- ACTIVITY
Copy only those lines which run from the line containing "orange padlock: 8 -> 4" to the end of the entries below, both inclusive, exactly as written and with no pictures.

- RECORDS PROVIDED
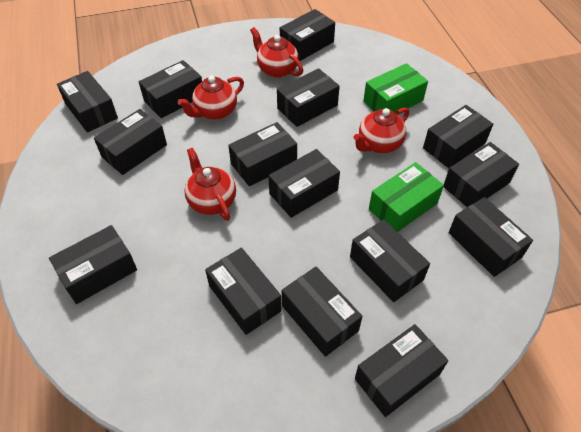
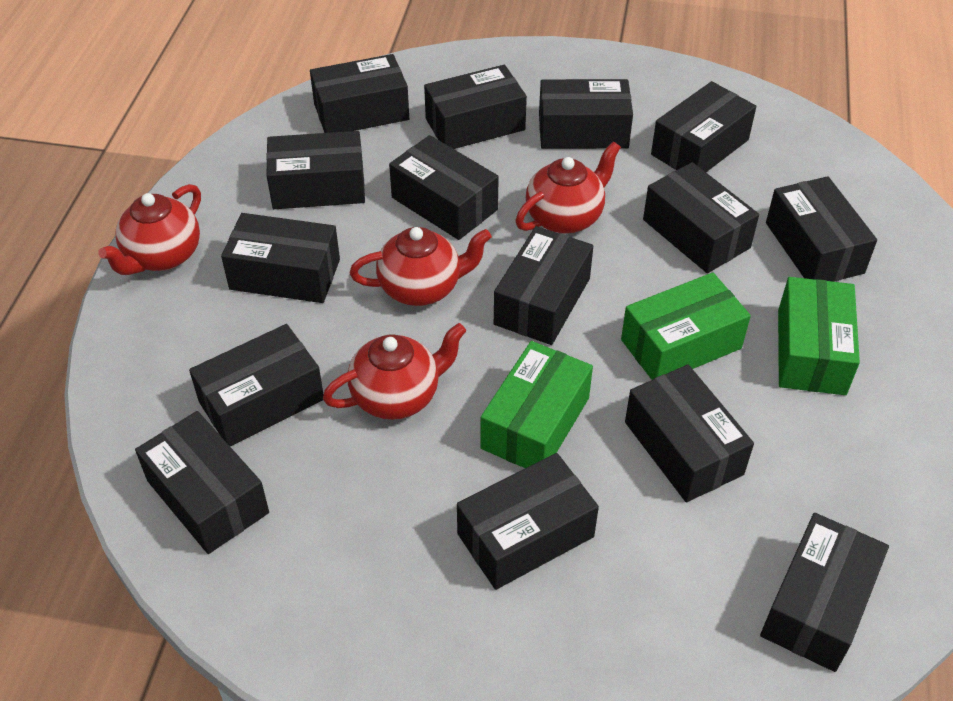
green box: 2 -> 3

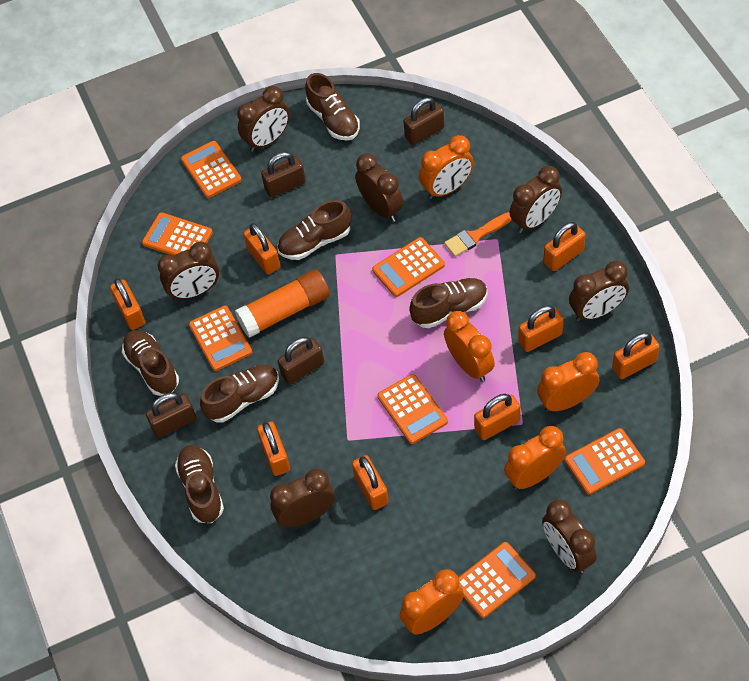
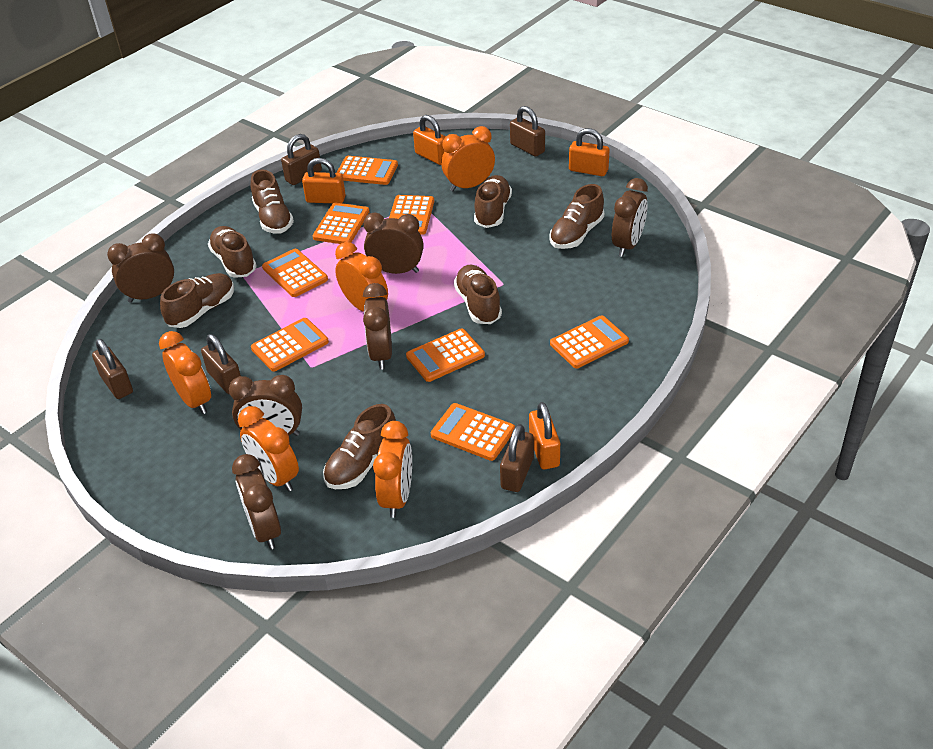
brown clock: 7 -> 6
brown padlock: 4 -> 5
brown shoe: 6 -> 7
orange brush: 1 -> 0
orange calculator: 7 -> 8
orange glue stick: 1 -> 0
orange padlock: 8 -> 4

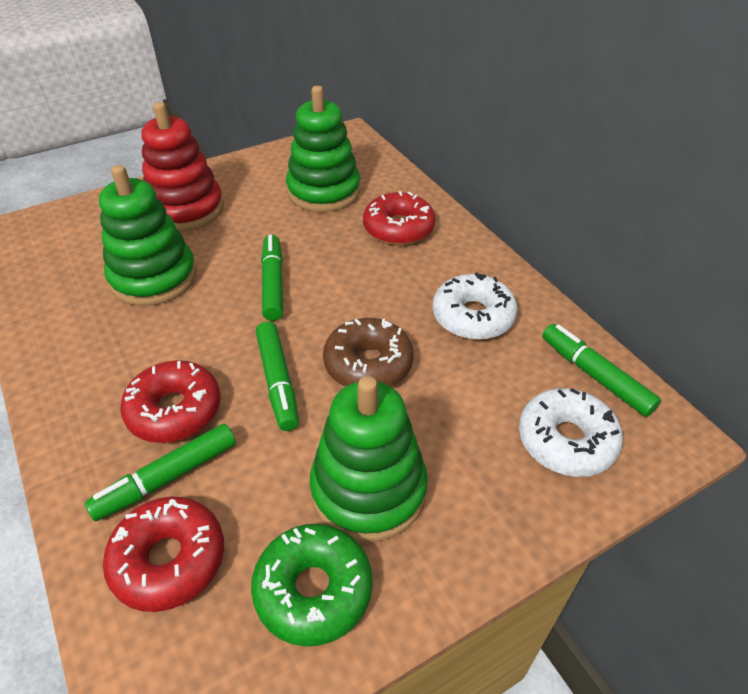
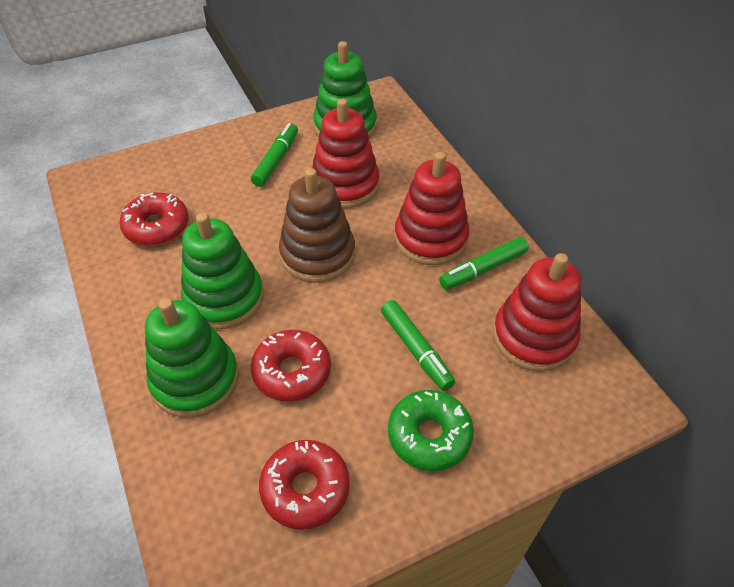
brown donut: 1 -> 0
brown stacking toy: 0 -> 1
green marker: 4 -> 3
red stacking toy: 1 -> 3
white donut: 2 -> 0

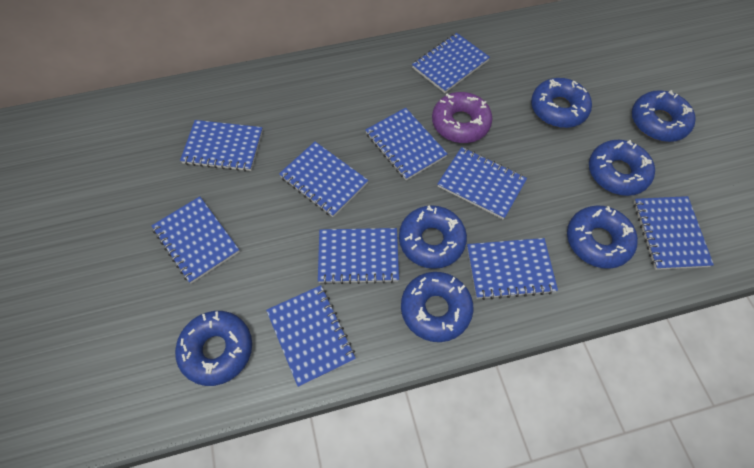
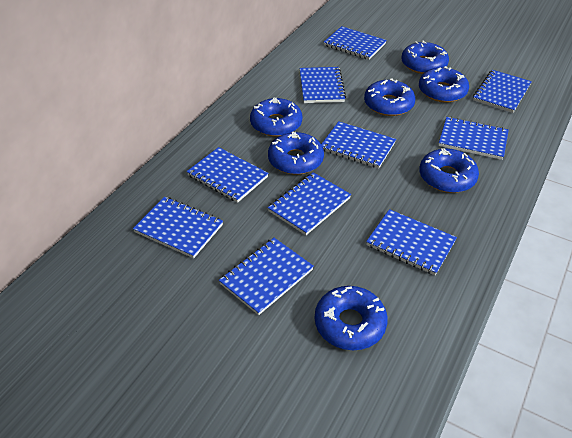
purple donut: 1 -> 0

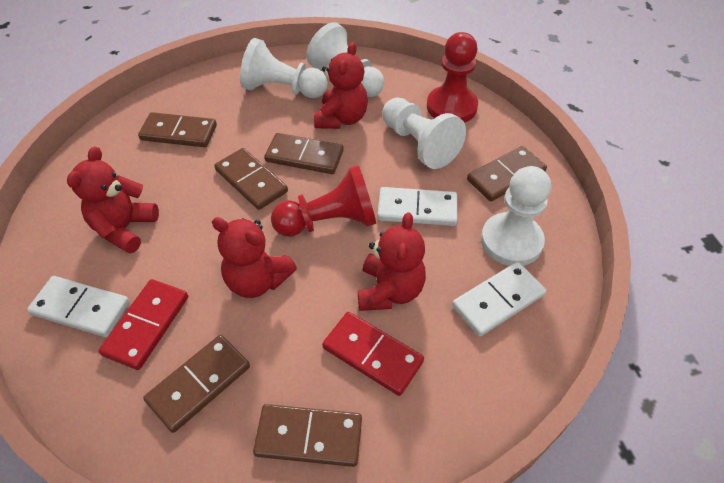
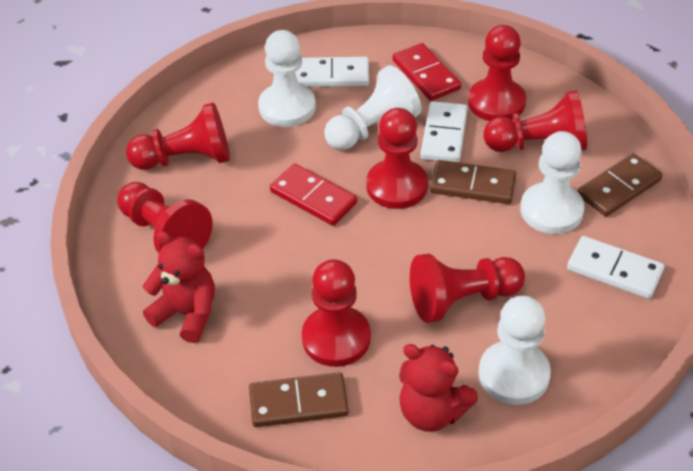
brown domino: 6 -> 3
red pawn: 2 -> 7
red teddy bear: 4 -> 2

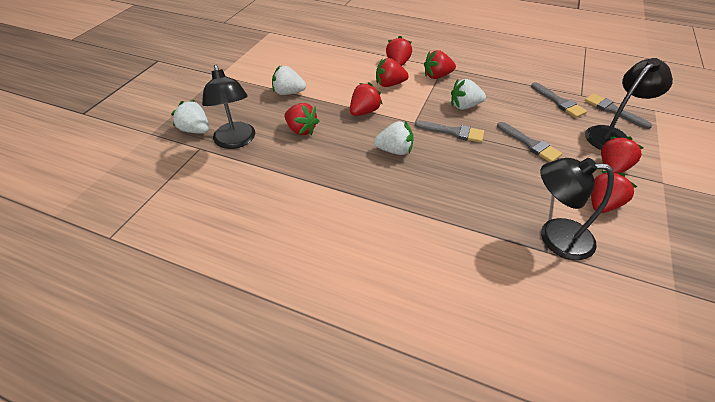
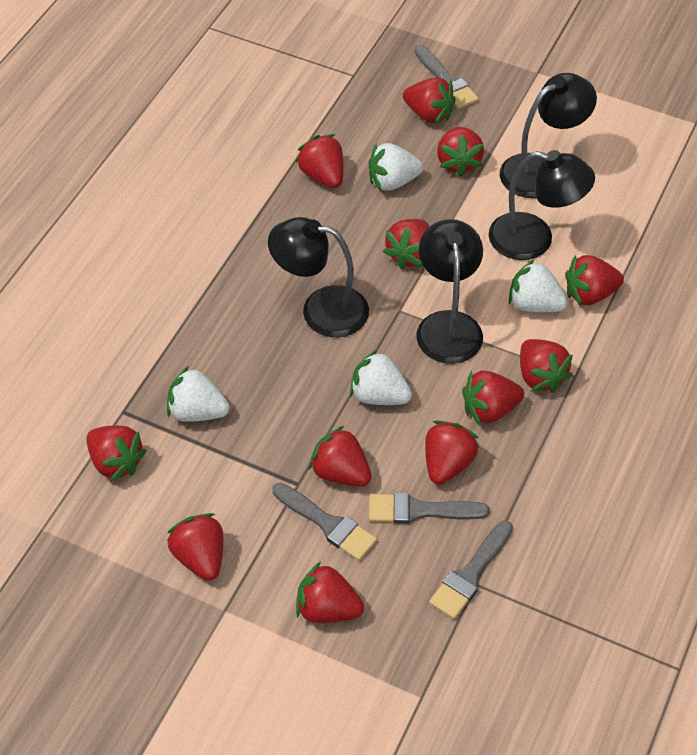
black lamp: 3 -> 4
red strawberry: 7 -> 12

- THE ANSWER
orange padlock: 8 -> 4

brown donut: 1 -> 0
brown stacking toy: 0 -> 1
green marker: 4 -> 3
red stacking toy: 1 -> 3
white donut: 2 -> 0

purple donut: 1 -> 0

brown domino: 6 -> 3
red pawn: 2 -> 7
red teddy bear: 4 -> 2

black lamp: 3 -> 4
red strawberry: 7 -> 12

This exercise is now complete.